* _WORK INSTRUCTION_: Print the listing below a second time, exactly, and omit its images.

* _DATA BLOCK_:

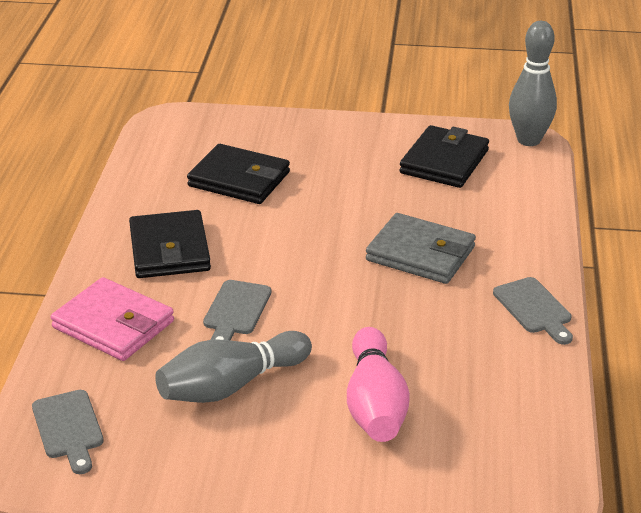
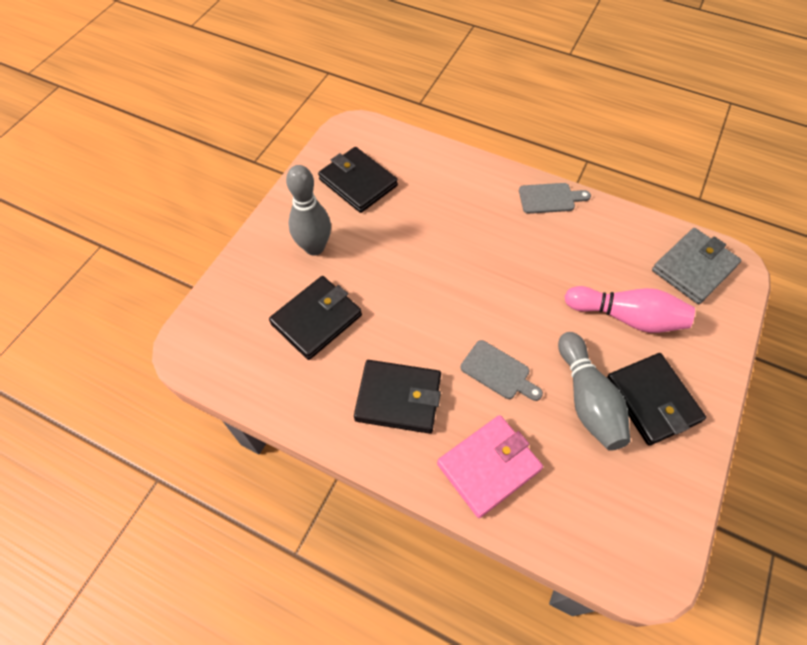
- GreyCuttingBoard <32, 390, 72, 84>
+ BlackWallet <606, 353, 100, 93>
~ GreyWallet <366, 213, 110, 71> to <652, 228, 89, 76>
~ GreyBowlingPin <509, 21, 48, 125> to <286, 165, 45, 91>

* _TASK OUTPUT_:
- GreyCuttingBoard <32, 390, 72, 84>
+ BlackWallet <606, 353, 100, 93>
~ GreyWallet <366, 213, 110, 71> to <652, 228, 89, 76>
~ GreyBowlingPin <509, 21, 48, 125> to <286, 165, 45, 91>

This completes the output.